Input for this task:
════════════════════

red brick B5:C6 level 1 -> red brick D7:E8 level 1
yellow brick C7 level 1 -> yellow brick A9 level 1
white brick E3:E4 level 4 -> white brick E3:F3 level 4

════════════════════

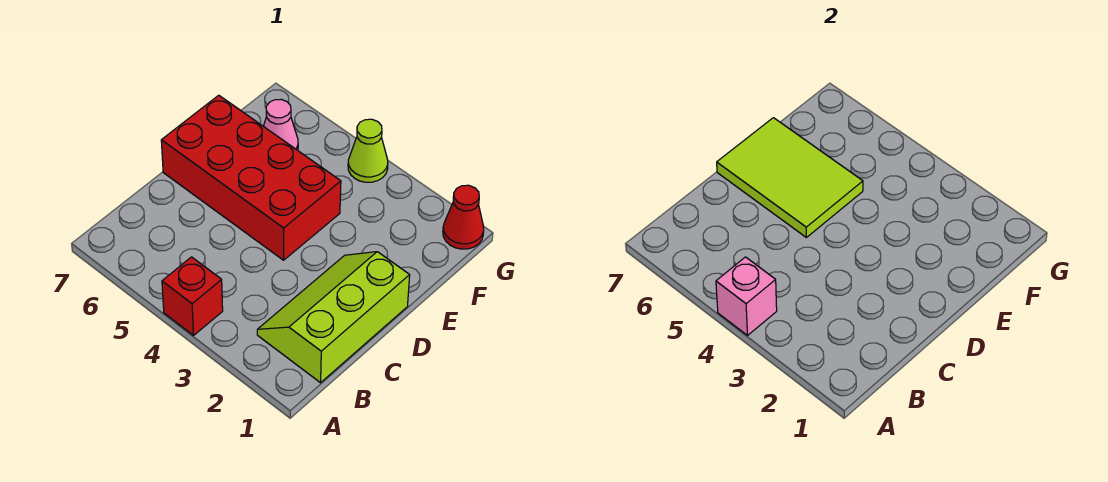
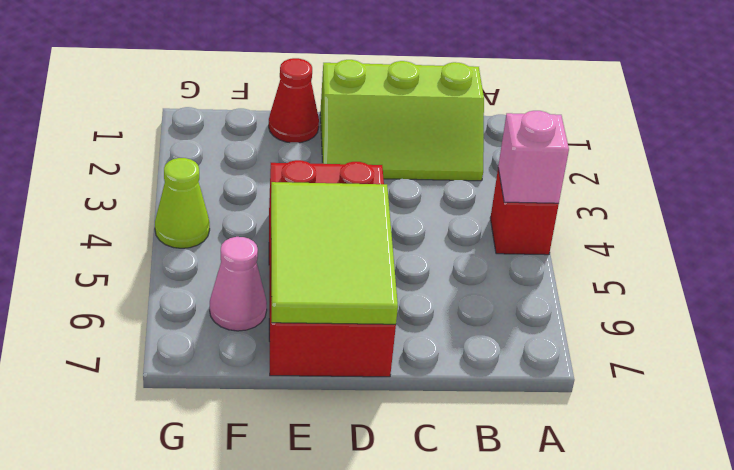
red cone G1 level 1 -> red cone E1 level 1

════════════════════

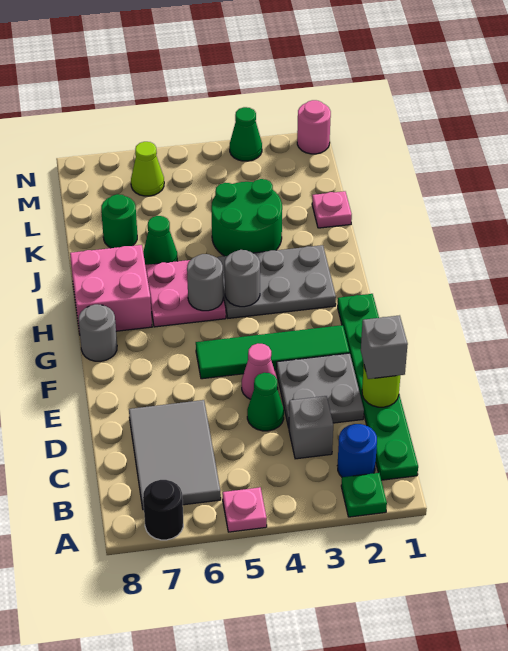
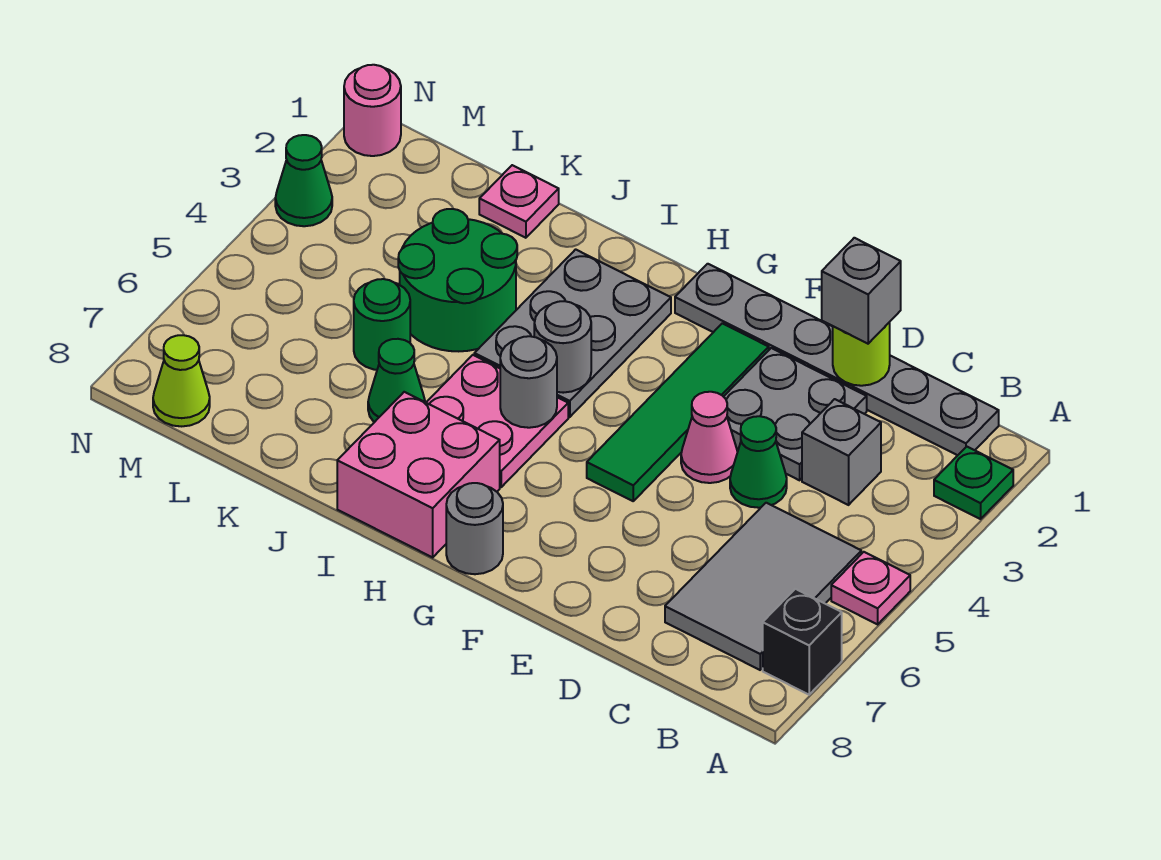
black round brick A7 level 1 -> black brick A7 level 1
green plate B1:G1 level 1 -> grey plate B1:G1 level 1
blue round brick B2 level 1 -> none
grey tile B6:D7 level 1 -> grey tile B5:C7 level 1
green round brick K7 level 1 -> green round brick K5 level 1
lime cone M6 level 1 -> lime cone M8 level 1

════════════════════

What to produce:
Reprint exactly the lines above that start at the one with "grey tile B6:D7" and end at the one with "lime cone M6 level 1 -> lime cone M8 level 1", keeping both and adding none.

Answer to this problem:
grey tile B6:D7 level 1 -> grey tile B5:C7 level 1
green round brick K7 level 1 -> green round brick K5 level 1
lime cone M6 level 1 -> lime cone M8 level 1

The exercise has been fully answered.